# Problem to work on
Go to the line below containing "LUX: BH1750 -> VEML7700" and print exactly from there through the line containing "KEYS1 pin K3: GP7 -> GP5", both included. Print nothing else.

----

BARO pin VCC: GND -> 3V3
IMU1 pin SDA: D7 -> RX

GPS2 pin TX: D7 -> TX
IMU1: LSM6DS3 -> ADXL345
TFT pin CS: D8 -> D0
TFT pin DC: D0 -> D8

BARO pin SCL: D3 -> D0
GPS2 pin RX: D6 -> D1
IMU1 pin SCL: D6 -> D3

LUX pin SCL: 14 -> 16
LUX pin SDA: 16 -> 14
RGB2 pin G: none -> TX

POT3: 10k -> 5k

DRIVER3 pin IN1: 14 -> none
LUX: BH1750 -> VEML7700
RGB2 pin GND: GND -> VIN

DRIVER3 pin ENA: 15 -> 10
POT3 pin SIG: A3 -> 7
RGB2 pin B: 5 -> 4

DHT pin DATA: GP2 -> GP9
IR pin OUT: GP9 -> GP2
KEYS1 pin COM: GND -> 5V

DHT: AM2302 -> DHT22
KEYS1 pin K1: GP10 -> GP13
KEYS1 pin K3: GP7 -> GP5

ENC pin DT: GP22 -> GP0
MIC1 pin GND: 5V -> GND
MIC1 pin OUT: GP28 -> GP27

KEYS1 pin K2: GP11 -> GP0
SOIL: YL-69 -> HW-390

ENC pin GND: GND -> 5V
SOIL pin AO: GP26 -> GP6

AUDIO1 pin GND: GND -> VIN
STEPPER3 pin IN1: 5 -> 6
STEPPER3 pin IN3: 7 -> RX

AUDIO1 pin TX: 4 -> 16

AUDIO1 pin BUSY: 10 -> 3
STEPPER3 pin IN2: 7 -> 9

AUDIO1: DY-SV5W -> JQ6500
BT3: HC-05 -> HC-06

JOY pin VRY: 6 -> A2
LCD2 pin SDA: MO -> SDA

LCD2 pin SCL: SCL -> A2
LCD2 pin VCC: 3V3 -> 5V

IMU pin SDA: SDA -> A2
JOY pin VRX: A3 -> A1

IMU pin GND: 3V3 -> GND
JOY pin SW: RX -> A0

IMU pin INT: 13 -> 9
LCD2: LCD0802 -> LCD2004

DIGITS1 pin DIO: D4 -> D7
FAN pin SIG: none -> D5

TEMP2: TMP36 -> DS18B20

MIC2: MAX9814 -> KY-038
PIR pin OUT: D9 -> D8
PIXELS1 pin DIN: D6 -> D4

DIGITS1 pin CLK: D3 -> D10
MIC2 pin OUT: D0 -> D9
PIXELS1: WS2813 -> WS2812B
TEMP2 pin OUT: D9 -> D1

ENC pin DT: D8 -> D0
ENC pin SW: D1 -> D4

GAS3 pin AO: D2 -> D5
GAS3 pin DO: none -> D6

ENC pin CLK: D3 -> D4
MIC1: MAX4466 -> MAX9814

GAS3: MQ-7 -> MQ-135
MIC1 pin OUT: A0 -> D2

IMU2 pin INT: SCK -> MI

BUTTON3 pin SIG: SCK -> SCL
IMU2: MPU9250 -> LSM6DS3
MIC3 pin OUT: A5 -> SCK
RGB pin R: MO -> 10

----

# Reply
LUX: BH1750 -> VEML7700
RGB2 pin GND: GND -> VIN

DRIVER3 pin ENA: 15 -> 10
POT3 pin SIG: A3 -> 7
RGB2 pin B: 5 -> 4

DHT pin DATA: GP2 -> GP9
IR pin OUT: GP9 -> GP2
KEYS1 pin COM: GND -> 5V

DHT: AM2302 -> DHT22
KEYS1 pin K1: GP10 -> GP13
KEYS1 pin K3: GP7 -> GP5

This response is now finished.